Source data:
------
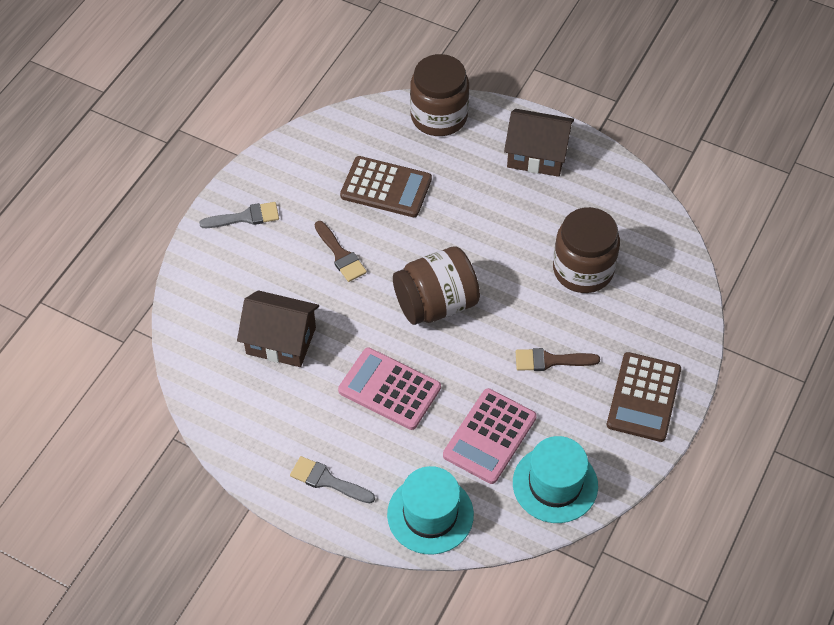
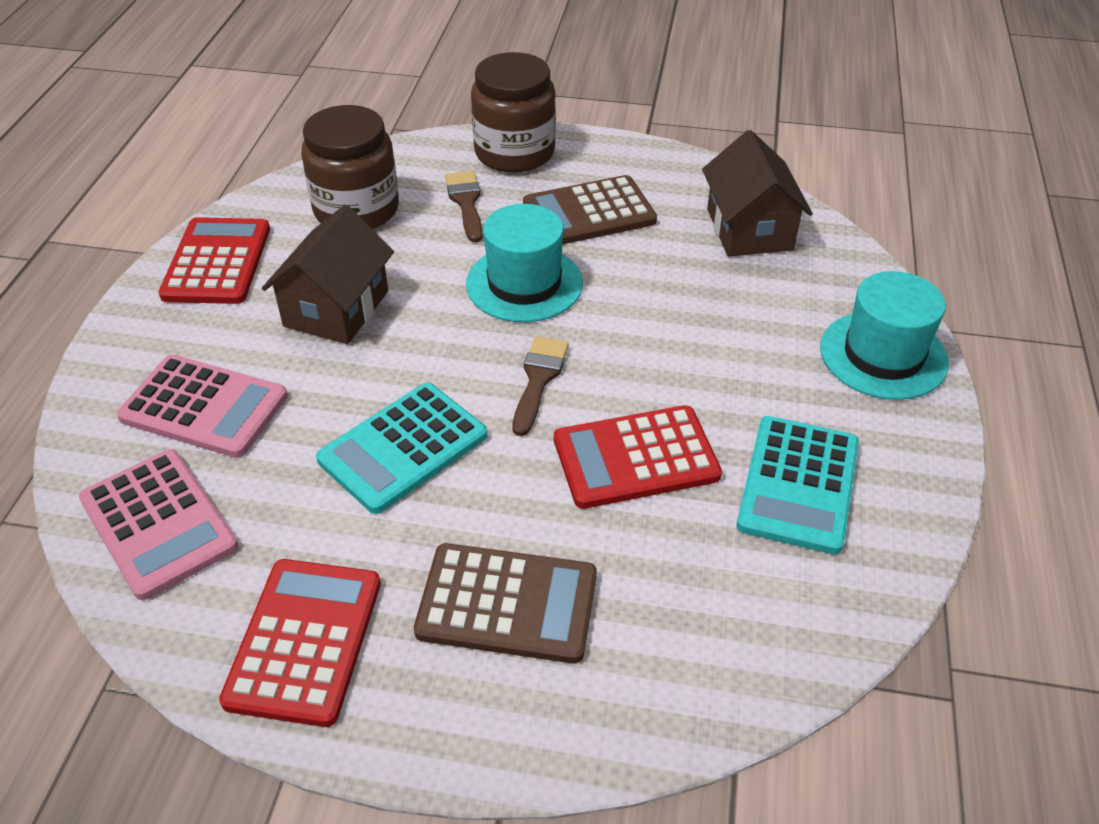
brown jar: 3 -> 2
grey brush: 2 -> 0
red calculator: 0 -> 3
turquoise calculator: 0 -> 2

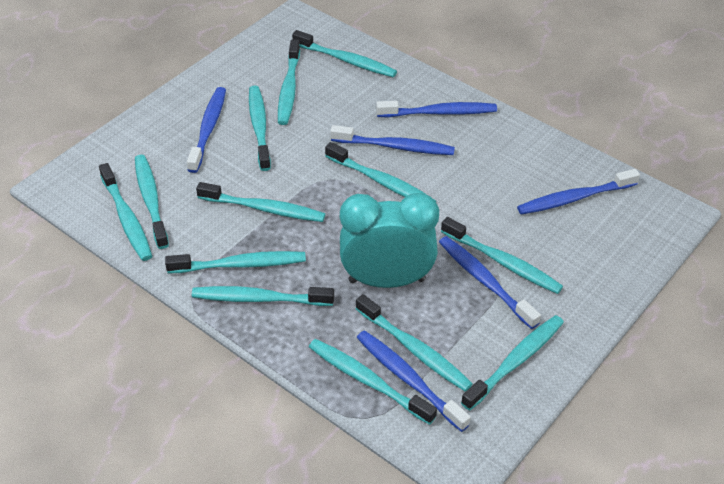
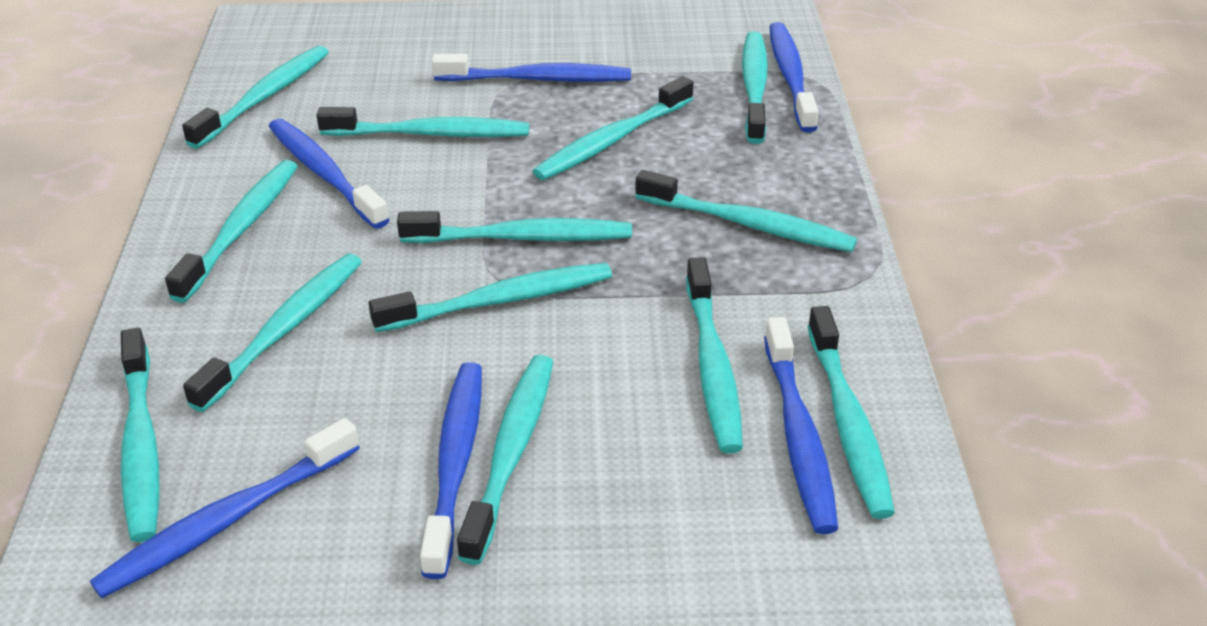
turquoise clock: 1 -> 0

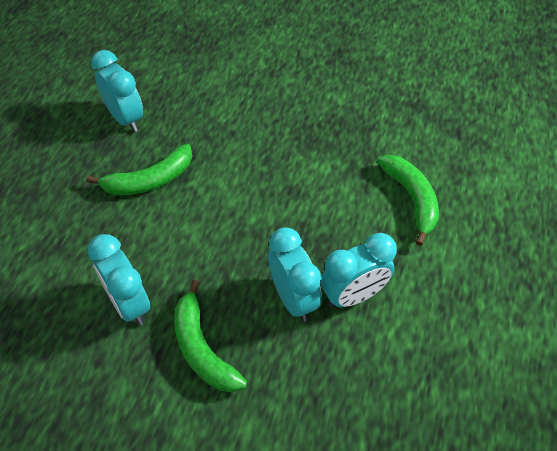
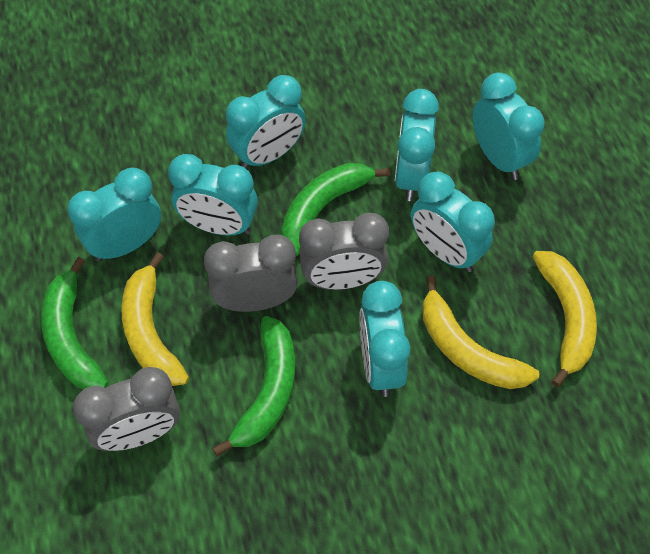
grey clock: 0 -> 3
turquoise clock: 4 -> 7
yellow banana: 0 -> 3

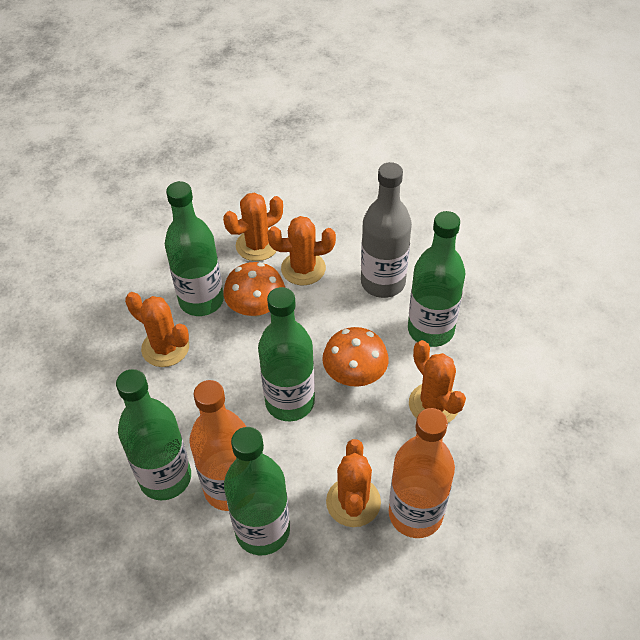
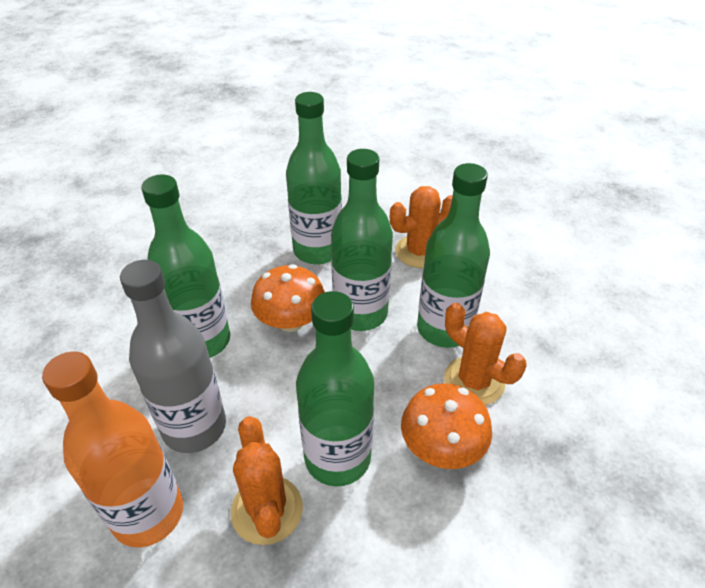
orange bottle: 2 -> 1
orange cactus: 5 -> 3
------
● **Exercise objective**: Please copy every record above exactly, but leave the pictures out.

● **Response**:
brown jar: 3 -> 2
grey brush: 2 -> 0
red calculator: 0 -> 3
turquoise calculator: 0 -> 2

turquoise clock: 1 -> 0

grey clock: 0 -> 3
turquoise clock: 4 -> 7
yellow banana: 0 -> 3

orange bottle: 2 -> 1
orange cactus: 5 -> 3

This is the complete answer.